:: Required action ::
Once you find the line in the listing below that contains "(486, 215) = (326, 365): none", copy it and every following line exactly, stopping at the end.

:: Entries provided ::
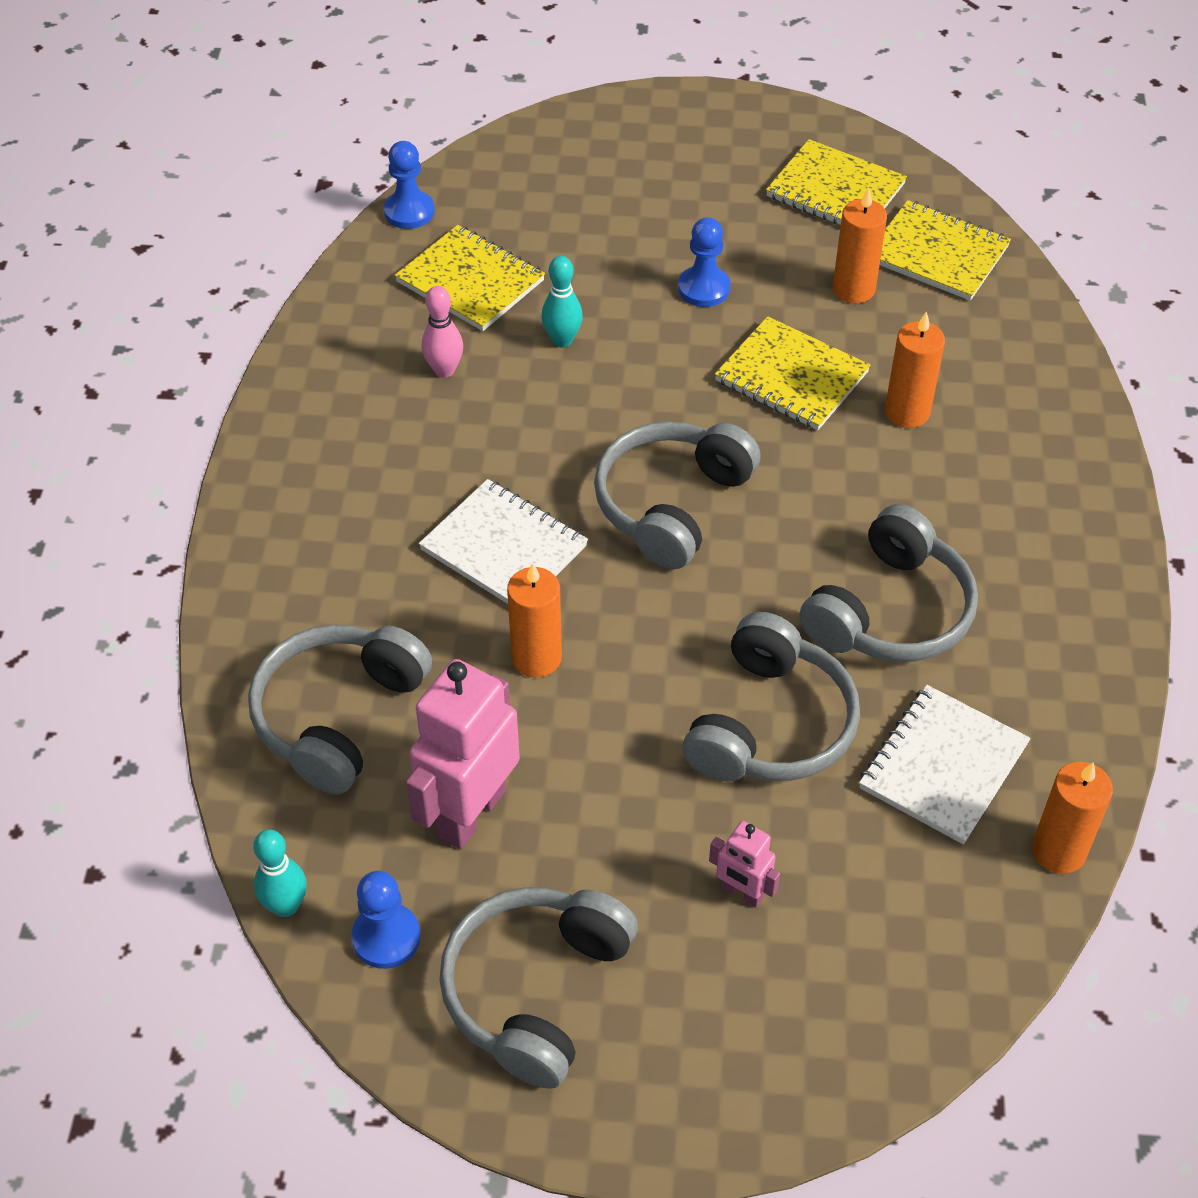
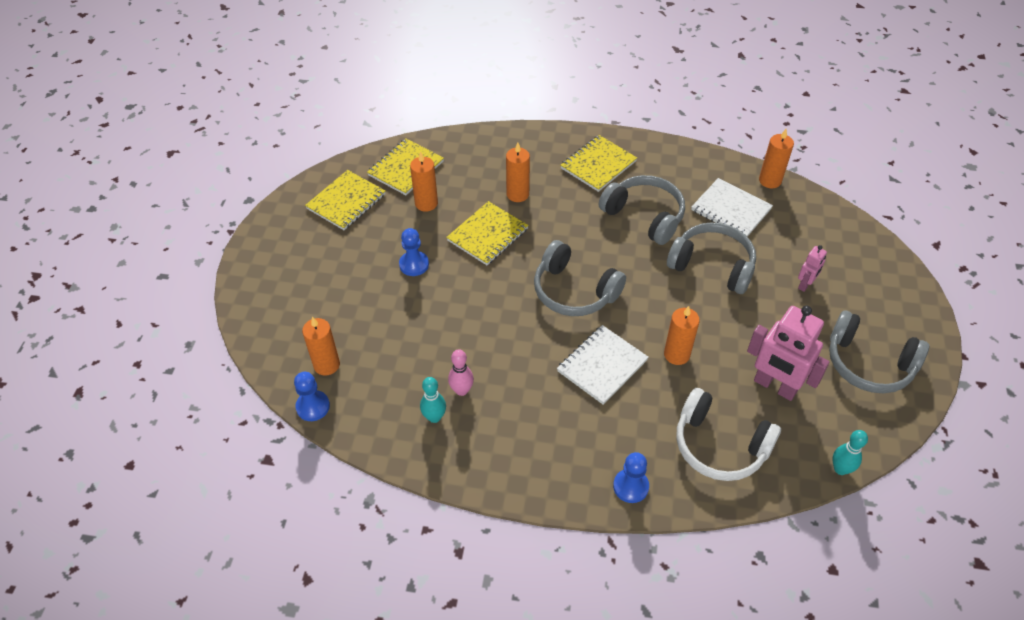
camera: 85 degrees left, 0 degrees up
(338, 716) = (719, 445): grey headphones -> white headphones
(386, 937) = (851, 424): blue pawn -> blue pawn (630, 486)
(470, 281) = (386, 375): yellow notebook -> yellow notebook (598, 165)
(486, 215) = (326, 365): none -> orange candle
(562, 340) = (445, 331): turquoise bowling pin -> turquoise bowling pin (434, 417)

:: Task response ::
(486, 215) = (326, 365): none -> orange candle
(562, 340) = (445, 331): turquoise bowling pin -> turquoise bowling pin (434, 417)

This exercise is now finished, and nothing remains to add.